» Objective: Pull out each line of the records that contains the string "kern", treating uppercase and lowercase as different.
################
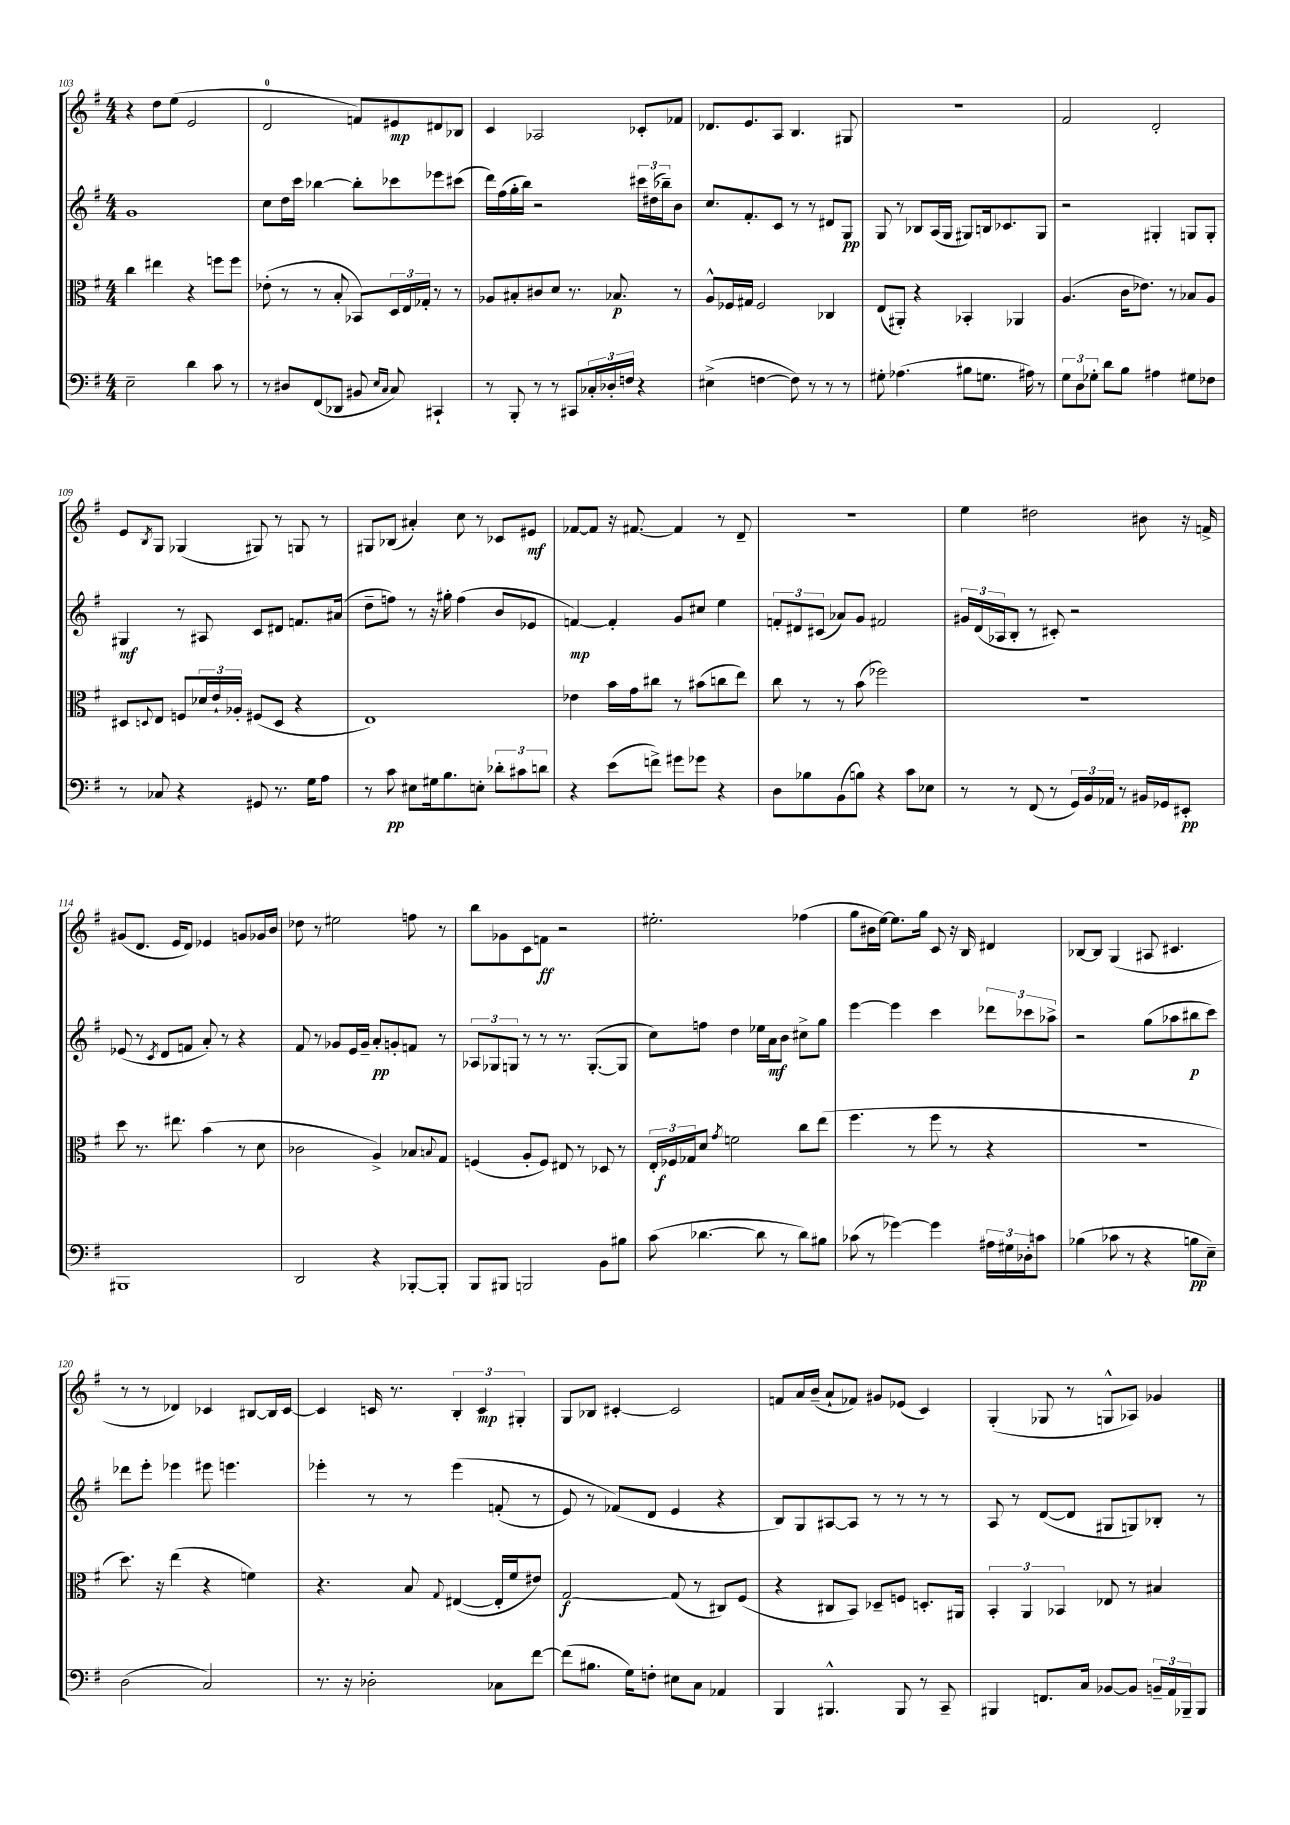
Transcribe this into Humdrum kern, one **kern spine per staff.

**kern	**dynam	**kern	**dynam	**kern	**dynam	**kern	**dynam
*part4	*part4	*part3	*part3	*part2	*part2	*part1	*part1
*staff4	*staff4	*staff3	*staff3	*staff2	*staff2	*staff1	*staff1
*clefF4	*	*clefC3	*	*clefG2	*	*clefG2	*
*k[f#]	*	*k[f#]	*	*k[f#]	*	*k[f#]	*
*M4/4	*	*M4/4	*	*M4/4	*	*M4/4	*
=103	=103	=103	=103	=103	=103	=103	=103
2E~\	.	4cc\	.	1g	.	4r	.
.	.	4ee#X\	.	.	.	8dd\L	.
.	.	.	.	.	.	(8ee\J	.
4d\	.	4r	.	.	.	2e/	.
8c\	.	8ffn\L	.	.	.	.	.
8r	.	8ff\J	.	.	.	.	.
=104	=104	=104	=104	=104	=104	=104	=104
8r	.	(8e-X'\	.	8cc\L	.	2d/	.
8D#X/L	.	8r	.	16dd\L	.	.	.
.	.	.	.	16ccc\JJ	.	.	.
(8FF#/	.	8r	.	[4bb-X\	.	.	.
8DD-X/J	.	8B'/	.	.	.	.	.
8BB#X/	.	8BB-X/L)	.	8bb-'\L]	.	8fn/L)	.
16qqE/LL	.	.	.	.	.	.	.
16qqC/JJ	.	.	.	.	.	.	.
8C/)	.	24D/L	.	8ccc-X\	.	8e#X/	mp
.	.	24E/	.	.	.	.	.
.	.	24G-X'/JJ	.	.	.	.	.
4CC#X`/	.	8r	.	8eee-X\	.	8d#X/	.
.	.	8r	.	(8ccc#X\J	.	8B-X/J	.
=105	=105	=105	=105	=105	=105	=105	=105
8r	.	8A-X/L	.	16ddd\LL)	.	4c/	.
.	.	.	.	(16ff#\	.	.	.
8BBB'/	.	8B#X'/	.	16gg'\	.	.	.
.	.	.	.	16bb\JJ)	.	.	.
8r	.	8c#X/	.	2r	.	2A-X/	.
8r	.	8d/J	.	.	.	.	.
8CC#X/L	.	8.r	.	.	.	.	.
24C-X'/L	.	.	.	.	.	.	.
24D-X'/	.	.	.	.	.	.	.
.	.	8.B-X/	p	.	.	.	.
24Fn/JJ	.	.	.	.	.	.	.
4r	.	.	.	24ccc#X\LL	.	8c-X'/L	.
.	.	.	.	(24dd#X\	.	.	.
.	.	.	.	24bb-X~\J)	.	.	.
.	.	8r	.	8b\J	.	8f-X/J	.
=106	=106	=106	=106	=106	=106	=106	=106
(4E#X^\	.	8A^^/L	.	8.cc/L	.	8.d-X/L	.
.	.	16F-X/L	.	.	.	.	.
.	.	16G#X/JJ	.	8.f#'/	.	8.e/	.
[4Fn\	.	2F-/	.	.	.	.	.
.	.	.	.	8c/J	.	8A/J	.
8F\])	.	.	.	8r	.	4.B/	.
8r	.	.	.	8r	.	.	.
8r	.	4C-X/	.	8d#X/L	.	.	.
8r	.	.	.	8G/J	pp	8G#X/	.
=107	=107	=107	=107	=107	=107	=107	=107
8G#X'\	.	(8E/L	.	8G/	.	1r	.
(4.A-X\	.	8AA#X'/J)	.	8r	.	.	.
.	.	4r	.	8B-X/L	.	.	.
.	.	.	.	(16A/L	.	.	.
.	.	.	.	16G/JJ	.	.	.
8B#X\L	.	4BB-X'/	.	8G#X/L)	.	.	.
8.Gn\J	.	.	.	16Bn/k	.	.	.
.	.	.	.	8.c-X/	.	.	.
.	.	4AA-X/	.	.	.	.	.
16A#X\)	.	.	.	.	.	.	.
8r	.	.	.	8G#/J	.	.	.
=108	=108	=108	=108	=108	=108	=108	=108
12G\L	.	(4.A/	.	2r	.	2f#/	.
12D\	.	.	.	.	.	.	.
12G-X'\J	.	.	.	.	.	.	.
8d\L	.	.	.	.	.	.	.
8B\J	.	16c\KL	.	.	.	.	.
.	.	8.e-X\J)	.	.	.	.	.
4A#X\	.	.	.	4G#X'/	.	2d'/	.
.	.	8r	.	.	.	.	.
8G#X\L	.	8B-X/L	.	8Gn/L	.	.	.
8F-X\J	.	8A/J	.	8G'/J	.	.	.
!!LO:LB:g=z
=109	=109	=109	=109	=109	=109	=109	=109
8r	.	8D#X/L	.	4G#X/	mf	8e/L	.
.	.	8qqDn/	.	.	.	8qB/	.
8C-X/	.	8E/J	.	.	.	8G/J	.
4r	.	8Fn/L	.	8r	.	(4G-X/	.
.	.	24d-X/L	.	8A#X/	.	.	.
.	.	24e`/	.	.	.	.	.
.	.	24A-X'/JJ	.	.	.	.	.
8GG#X/	.	(8F#X/L	.	8c/L	.	8G#X/)	.
8.r	.	8D/J	.	8d#X/J	.	8r	.
.	.	4r	.	8.fn/L	.	8Gn/	.
16G\KL	.	.	.	.	.	.	.
8A\J	.	.	.	.	.	8r	.
.	.	.	.	(16a#X/Jk	.	.	.
=110	=110	=110	=110	=110	=110	=110	=110
8r	.	1E)	.	8dd~\L	.	8G#X/L	.
8c\	pp	.	.	8ffn\J)	.	(8B-X/J	.
8E#X\L	.	.	.	8r	.	4a#X'/)	.
16G#X\k	.	.	.	16r	.	.	.
8.B\	.	.	.	16gg#X'\	.	.	.
.	.	.	.	(4ff\	.	8cc\	.
8En'\J	.	.	.	.	.	8r	.
12d-X'\L	.	.	.	8b/L	.	8c-X/L	.
12c#X\	.	.	.	.	.	.	.
.	.	.	.	8e-X/J	.	8e#X/J	mf
12dn\J	.	.	.	.	.	.	.
=111	=111	=111	=111	=111	=111	=111	=111
4r	.	4e-X\	.	[4fn/)	mp	[8f-X/L	.
.	.	.	.	.	.	8f-/J]	.
(8e\L	.	16b\LL	.	4f'/]	.	16r	.
.	.	16g\J	.	.	.	[8.f#X/	.
8fn^\J)	.	8cc#X\J	.	.	.	.	.
8g#X\L	.	8r	.	8g/L	.	4f#/]	.
8g-X\J	.	(8b#X\L	.	8cc#X/J	.	.	.
4r	.	8ccn\	.	4ee\	.	8r	.
.	.	8ee\J)	.	.	.	8d~/	.
=112	=112	=112	=112	=112	=112	=112	=112
8D\L	.	8cc\	.	12fn'/L	.	1r	.
.	.	.	.	12d#X/	.	.	.
8B-X\	.	8r	.	.	.	.	.
.	.	.	.	(12c#X/J	.	.	.
(8BB\	.	8r	.	8a-X/L)	.	.	.
8Bn\J)	.	(8b\	.	8g/J	.	.	.
4r	.	2ff-X\)	.	2f#X/	.	.	.
8c\L	.	.	.	.	.	.	.
8E-X\J	.	.	.	.	.	.	.
=113	=113	=113	=113	=113	=113	=113	=113
8r	.	1r	.	24g#X/LL	.	4ee\	.
.	.	.	.	(24d/	.	.	.
.	.	.	.	24A-X/J	.	.	.
8r	.	.	.	8B'/J	.	.	.
(8FF#/	.	.	.	8r	.	2dd#X\	.
8r	.	.	.	8c#X'/)	.	.	.
24GG/LL)	.	.	.	2r	.	.	.
24BB/	.	.	.	.	.	.	.
24AA-X/JJ	.	.	.	.	.	.	.
8r	.	.	.	.	.	.	.
16BB#X/LL	.	.	.	.	.	8b#X\	.
16GG-X/J	.	.	.	.	.	.	.
8EE#X'/J	pp	.	.	.	.	16r	.
.	.	.	.	.	.	16fn^/	.
!!LO:LB:g=z
=114	=114	=114	=114	=114	=114	=114	=114
1BBB#X	.	8dd\	.	(8e-X/	.	(8g#X/L	.
.	.	8.r	.	8r	.	8.d/J	.
.	.	.	.	8qc/	.	.	.
.	.	.	.	8d/L	.	.	.
.	.	8.ee#X\	.	.	.	16e/KL	.
.	.	.	.	8fn/J	.	8d/J)	.
.	.	(4b\	.	8a'/)	.	4e-X/	.
.	.	.	.	8r	.	.	.
.	.	8r	.	4r	.	8gn/L	.
.	.	8d\	.	.	.	16g-X/L	.
.	.	.	.	.	.	16b/JJ	.
=115	=115	=115	=115	=115	=115	=115	=115
2DD/	.	2c-X\	.	8f#/	.	8dd-X\	.
.	.	.	.	8r	.	8r	.
.	.	.	.	8g-X/L	.	2ee#X\	.
.	.	.	.	16e/L	.	.	.
.	.	.	.	16g-~/JJ	.	.	.
4r	.	4A^/)	.	8a'/L	pp	.	.
.	.	.	.	8gn'/	.	.	.
[8BBB-X'/L	.	8B-X/L	.	8fn/J	.	8ffn\	.
.	.	8qqBn/	.	.	.	.	.
8BBB-'/J]	.	8G/J	.	8r	.	8r	.
=116	=116	=116	=116	=116	=116	=116	=116
8BBB/L	.	(4Fn/	.	12A-X/L	.	8bb\L	.
.	.	.	.	12G-X/	.	.	.
8BBB#X/J	.	.	.	.	.	8g-X\	.
.	.	.	.	12Gn/J	.	.	.
2BBBn/	.	8A'/L	.	8r	.	8c\	.
.	.	8F/J)	.	8r	.	8fn\J	ff
.	.	8E#X/	.	8.r	.	2r	.
.	.	8r	.	.	.	.	.
.	.	.	.	([8.G'/L	.	.	.
8BB\L	.	8D-X/	.	.	.	.	.
8B#X\J	.	8r	.	8G/J]	.	.	.
=117	=117	=117	=117	=117	=117	=117	=117
(8c\	.	24E'/LL	.	8cc\L)	.	2.ee#X'\	.
.	.	24F-X/	f	.	.	.	.
.	.	24G-X/J	.	.	.	.	.
[4.d-X\	.	8d/J	.	8ffn\J	.	.	.
.	.	8qg/	.	.	.	.	.
.	.	2fn\	.	4dd\	.	.	.
8d-\]	.	.	.	16ee-X\LL	.	.	.
.	.	.	.	16a\J	mf	.	.
8r	.	.	.	8b\J	.	.	.
8d-\L)	.	8cc\L	.	8cc#X^\L	.	(4ff-X\	.
8B#X\J	.	(8ee\J	.	8gg\J	.	.	.
=118	=118	=118	=118	=118	=118	=118	=118
(8c-X\	.	4.ff#\	.	[4eee\	.	8gg\L	.
8r	.	.	.	.	.	16b#X\L	.
.	.	.	.	.	.	[16ee\JJ)	.
[4g-X\)	.	.	.	4eee\]	.	8.ee\L]	.
.	.	8r	.	.	.	.	.
.	.	.	.	.	.	16gg\Jk	.
4g-\]	.	8ff#\	.	4ccc\	.	8c/	.
.	.	8r	.	.	.	16r	.
.	.	.	.	.	.	16B/	.
24A#X\LL	.	4r	.	12ddd-X\L	.	4d#X/	.
24G#X\	.	.	.	.	.	.	.
24D-X'\J	.	.	.	12ccc-X\	.	.	.
8cn\J	.	.	.	.	.	.	.
.	.	.	.	12aa-X^\J	.	.	.
=119	=119	=119	=119	=119	=119	=119	=119
(4B-X\	.	1r	.	2r	.	[8B-X/L	.
.	.	.	.	.	.	8B-/J]	.
8c-X\	.	.	.	.	.	(4G/	.
8r	.	.	.	.	.	.	.
4r	.	.	.	(8gg\L	.	8A#X/	.
.	.	.	.	8aa-X\	.	4.c#X/	.
8Bn\L	pp	.	.	8bb#X\	p	.	.
8E~\J)	.	.	.	8ccc\J)	.	.	.
!!LO:LB:g=z
=120	=120	=120	=120	=120	=120	=120	=120
(2D\	.	8.dd\)	.	8ddd-X\L	.	8r	.
.	.	.	.	8eee'\J	.	8r	.
.	.	16r	.	.	.	.	.
.	.	(4ee\	.	4eee-X\	.	4d-X/)	.
2C/)	.	4r	.	8eee#X\	.	4c-X/	.
.	.	.	.	4.eeen\	.	.	.
.	.	4fn\)	.	.	.	[8B#X/L	.
.	.	.	.	.	.	16B#/L]	.
.	.	.	.	.	.	[16c-/JJ	.
=121	=121	=121	=121	=121	=121	=121	=121
8.r	.	4.r	.	4eee-X'\	.	4c-/]	.
16r	.	.	.	.	.	.	.
2D-X'\	.	.	.	8r	.	16cn/	.
.	.	.	.	.	.	8.r	.
.	.	8B/	.	8r	.	.	.
.	.	8qqG/	.	.	.	.	.
.	.	([4E#X/	.	(4eee-\	.	6B'/	.
.	.	.	.	.	.	6c/	mp
8C-X\L	.	16E#'/LL]	.	(8fn'/	.	.	.
.	.	16f#/J	.	.	.	.	.
.	.	.	.	.	.	6G#X'/	.
[8f#\J	.	8e#X/J)	.	8r	.	.	.
=122	=122	=122	=122	=122	=122	=122	=122
(8f#\L]	.	[2G/	f	8e/)	.	8G/L	.
8.B#X\J	.	.	.	8r	.	8B-X/J	.
.	.	.	.	(8f-X/L)	.	[4c#X'/	.
16G\KL)	.	.	.	.	.	.	.
8Fn'\J	.	.	.	8d/J	.	.	.
8E#X\L	.	(8G/]	.	4e/	.	2c#/]	.
8C\J	.	8r	.	.	.	.	.
4AA-X/	.	8C#X/L)	.	4r	.	.	.
.	.	(8F#/J	.	.	.	.	.
=123	=123	=123	=123	=123	=123	=123	=123
4BBB/	.	4r	.	8B/L)	.	8fn/L	.
.	.	.	.	8G/	.	16a/L	.
.	.	.	.	.	.	(16b~/JJ	.
4.BBB#X^^/	.	8C#X/L	.	[8A#X/	.	8a`/L	.
.	.	8BB/J)	.	8A#/J]	.	8f-X/J)	.
.	.	8D-X~/L	.	8r	.	8g#X/L	.
8BBB#/	.	8Fn/J	.	8r	.	(8e-X/J	.
8r	.	8.Dn'/L	.	8r	.	4c/)	.
8CC~/	.	.	.	8r	.	.	.
.	.	16AA#X/Jk	.	.	.	.	.
=124	=124	=124	=124	=124	=124	=124	=124
4BBB#X/	.	6BB'/	.	8A/	.	(4G'/	.
.	.	.	.	8r	.	.	.
.	.	6AA/	.	.	.	.	.
8.FFn/L	.	.	.	([8d/L	.	8G-X/	.
.	.	6BB-X/	.	.	.	.	.
.	.	.	.	8d/J]	.	8r	.
16C/Jk	.	.	.	.	.	.	.
[8BB-X/L	.	8E-X/	.	8G#X/L	.	8Gn^^/L	.
8BB-/J]	.	8r	.	8Gn/)	.	8A-X/J)	.
24BBn~/LL	.	4B#X/	.	8B-X'/J	.	4g-X/	.
24AA/	.	.	.	.	.	.	.
24BBB-X~/J	.	.	.	.	.	.	.
8BBB-/J	.	.	.	8r	.	.	.
==	==	==	==	==	==	==	==
*-	*-	*-	*-	*-	*-	*-	*-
################
» Solution for this exercise:
Transcribe this into Humdrum kern, one **kern spine per staff.
**kern	**dynam	**kern	**dynam	**kern	**dynam	**kern	**dynam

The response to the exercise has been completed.